# EXERCISE REQUIREMENTS:
Pictures aside, the data must be reproduced exactly.

== Segment start ==

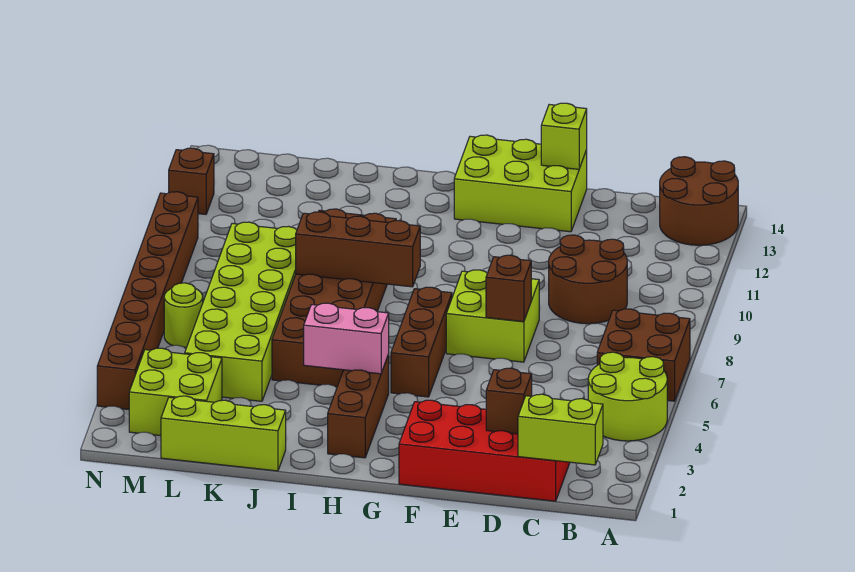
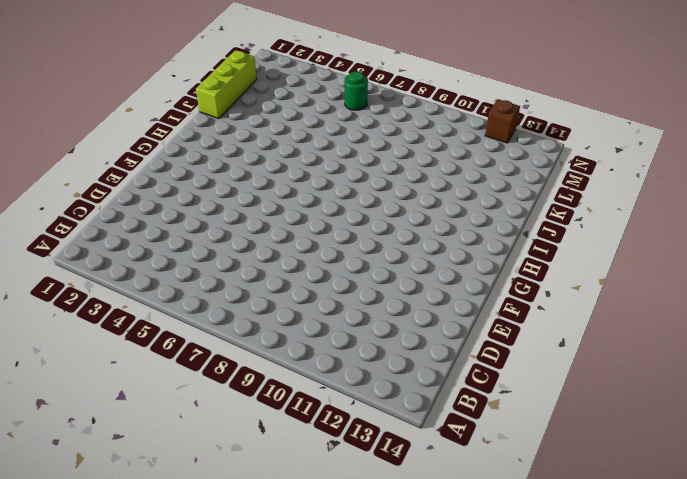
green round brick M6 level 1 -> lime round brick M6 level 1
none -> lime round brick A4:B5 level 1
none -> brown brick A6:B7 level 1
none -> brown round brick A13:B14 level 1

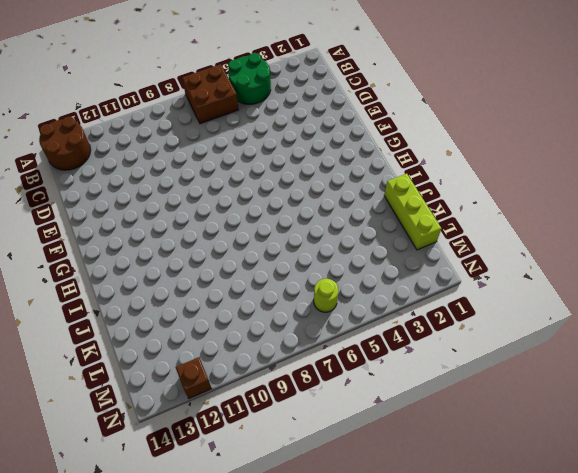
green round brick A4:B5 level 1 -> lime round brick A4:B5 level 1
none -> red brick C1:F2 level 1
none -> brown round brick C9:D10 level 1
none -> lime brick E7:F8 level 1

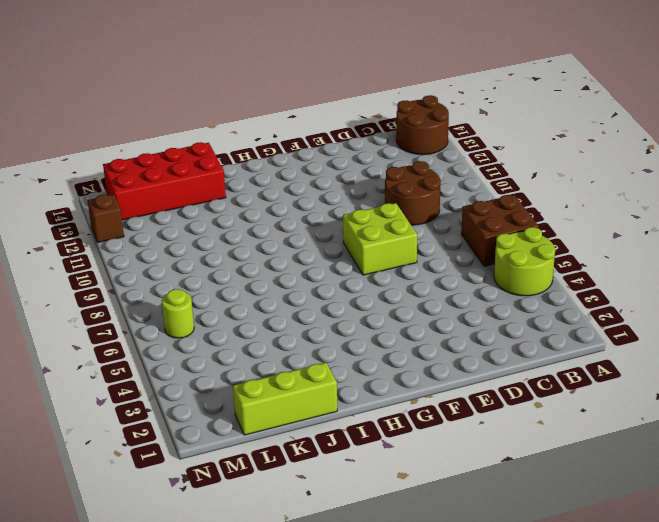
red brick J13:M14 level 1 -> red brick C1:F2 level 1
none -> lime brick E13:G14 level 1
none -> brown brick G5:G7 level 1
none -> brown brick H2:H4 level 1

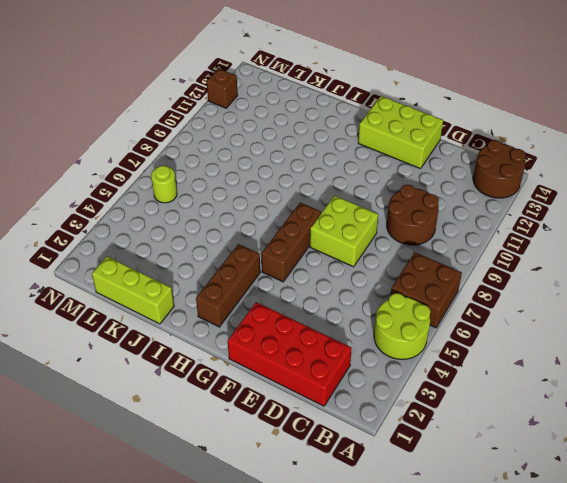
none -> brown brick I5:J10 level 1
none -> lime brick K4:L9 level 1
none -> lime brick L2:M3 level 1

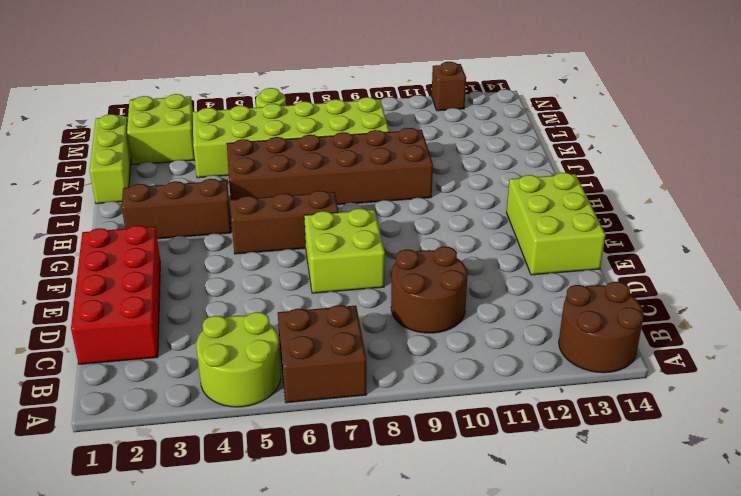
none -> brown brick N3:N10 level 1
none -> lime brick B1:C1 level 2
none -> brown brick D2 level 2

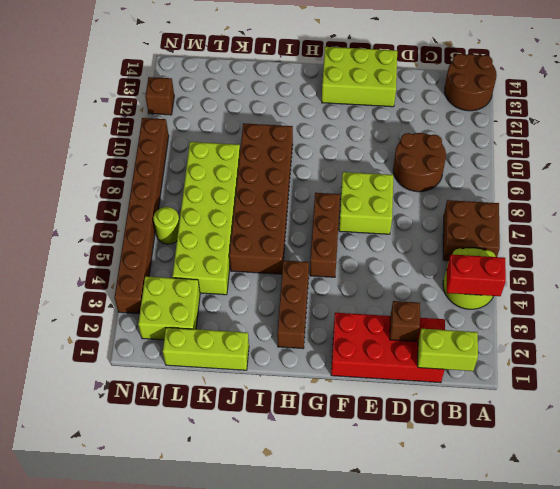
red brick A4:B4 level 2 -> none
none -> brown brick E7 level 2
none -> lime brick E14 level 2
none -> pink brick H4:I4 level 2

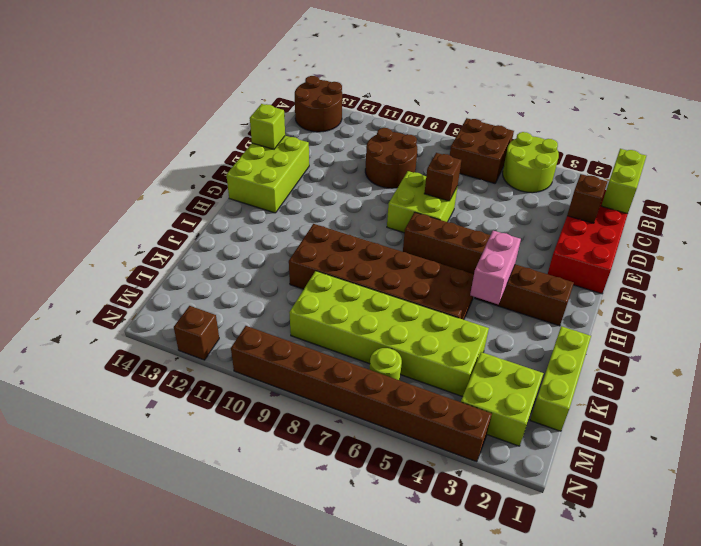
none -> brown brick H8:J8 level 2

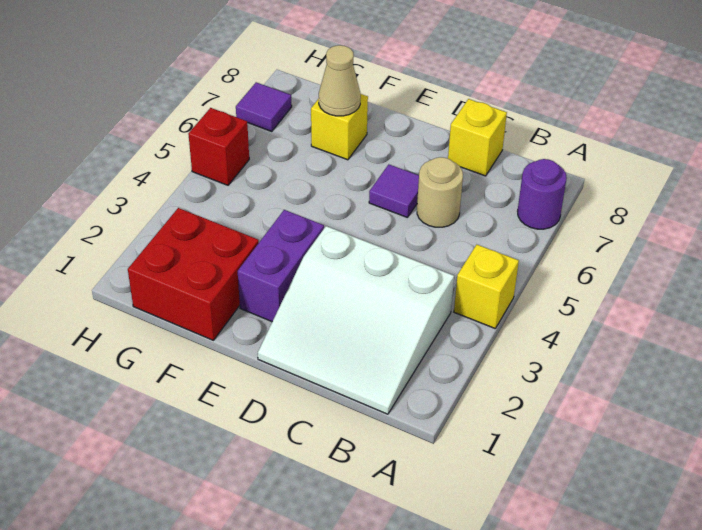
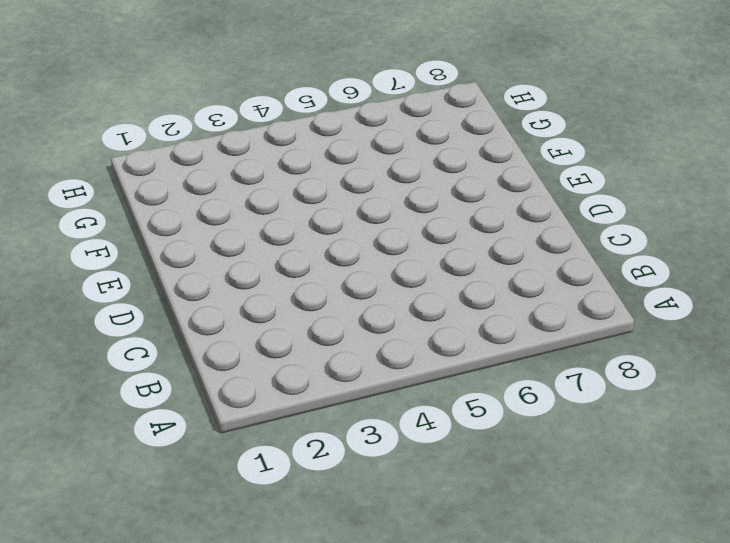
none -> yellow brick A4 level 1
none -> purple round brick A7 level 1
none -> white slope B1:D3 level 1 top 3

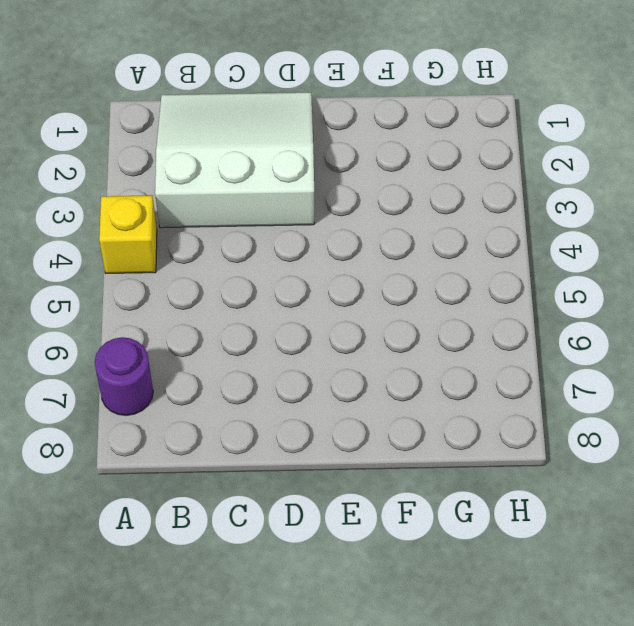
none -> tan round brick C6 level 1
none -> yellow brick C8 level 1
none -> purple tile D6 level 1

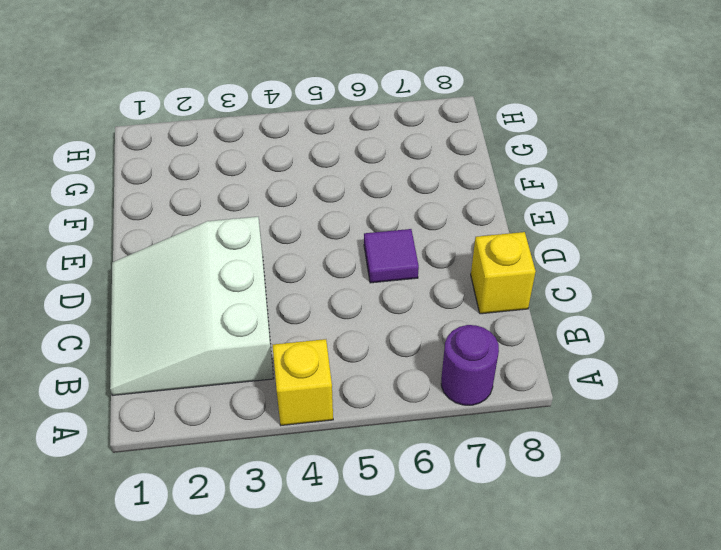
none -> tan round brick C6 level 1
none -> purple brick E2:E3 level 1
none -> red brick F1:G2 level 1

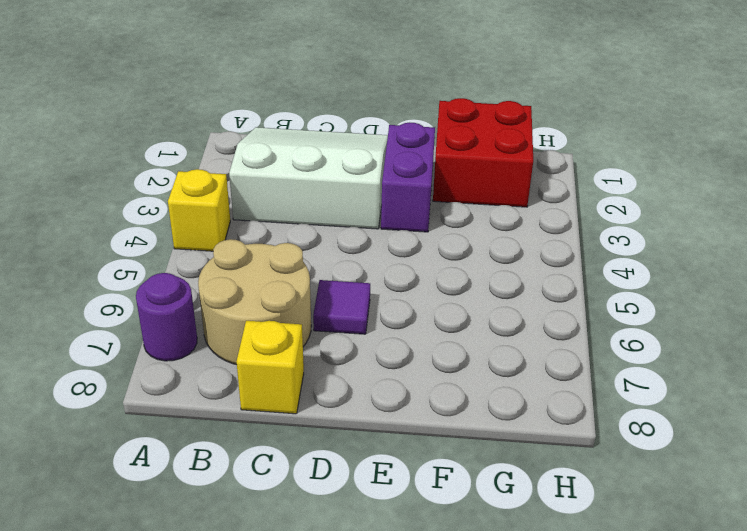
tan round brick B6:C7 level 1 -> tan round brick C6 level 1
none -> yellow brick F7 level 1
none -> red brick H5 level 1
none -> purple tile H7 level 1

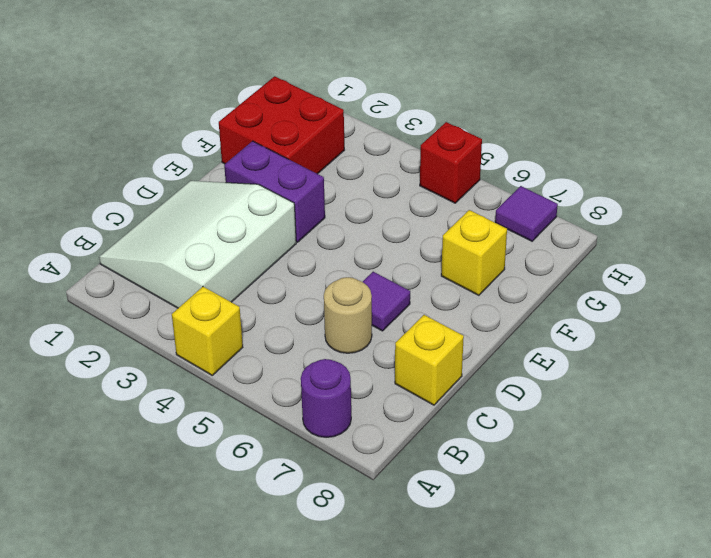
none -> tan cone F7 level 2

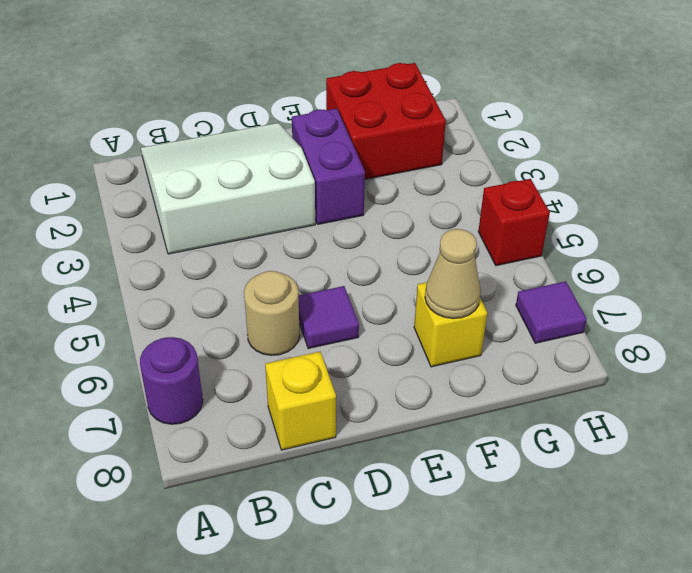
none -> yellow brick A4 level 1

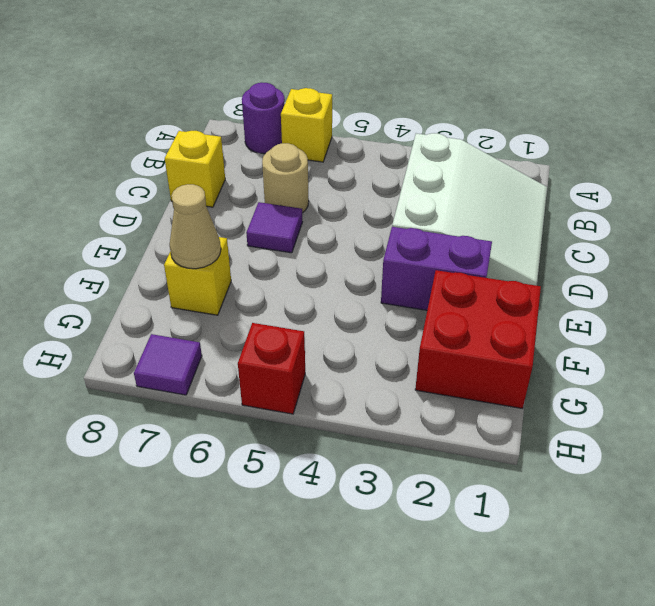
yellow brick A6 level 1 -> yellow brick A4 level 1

== Segment end ==

# RESULT:
green round brick M6 level 1 -> lime round brick M6 level 1
none -> lime round brick A4:B5 level 1
none -> brown brick A6:B7 level 1
none -> brown round brick A13:B14 level 1

green round brick A4:B5 level 1 -> lime round brick A4:B5 level 1
none -> red brick C1:F2 level 1
none -> brown round brick C9:D10 level 1
none -> lime brick E7:F8 level 1

red brick J13:M14 level 1 -> red brick C1:F2 level 1
none -> lime brick E13:G14 level 1
none -> brown brick G5:G7 level 1
none -> brown brick H2:H4 level 1

none -> brown brick I5:J10 level 1
none -> lime brick K4:L9 level 1
none -> lime brick L2:M3 level 1

none -> brown brick N3:N10 level 1
none -> lime brick B1:C1 level 2
none -> brown brick D2 level 2

red brick A4:B4 level 2 -> none
none -> brown brick E7 level 2
none -> lime brick E14 level 2
none -> pink brick H4:I4 level 2

none -> brown brick H8:J8 level 2

none -> yellow brick A4 level 1
none -> purple round brick A7 level 1
none -> white slope B1:D3 level 1 top 3

none -> tan round brick C6 level 1
none -> yellow brick C8 level 1
none -> purple tile D6 level 1

none -> tan round brick C6 level 1
none -> purple brick E2:E3 level 1
none -> red brick F1:G2 level 1

tan round brick B6:C7 level 1 -> tan round brick C6 level 1
none -> yellow brick F7 level 1
none -> red brick H5 level 1
none -> purple tile H7 level 1

none -> tan cone F7 level 2

none -> yellow brick A4 level 1

yellow brick A6 level 1 -> yellow brick A4 level 1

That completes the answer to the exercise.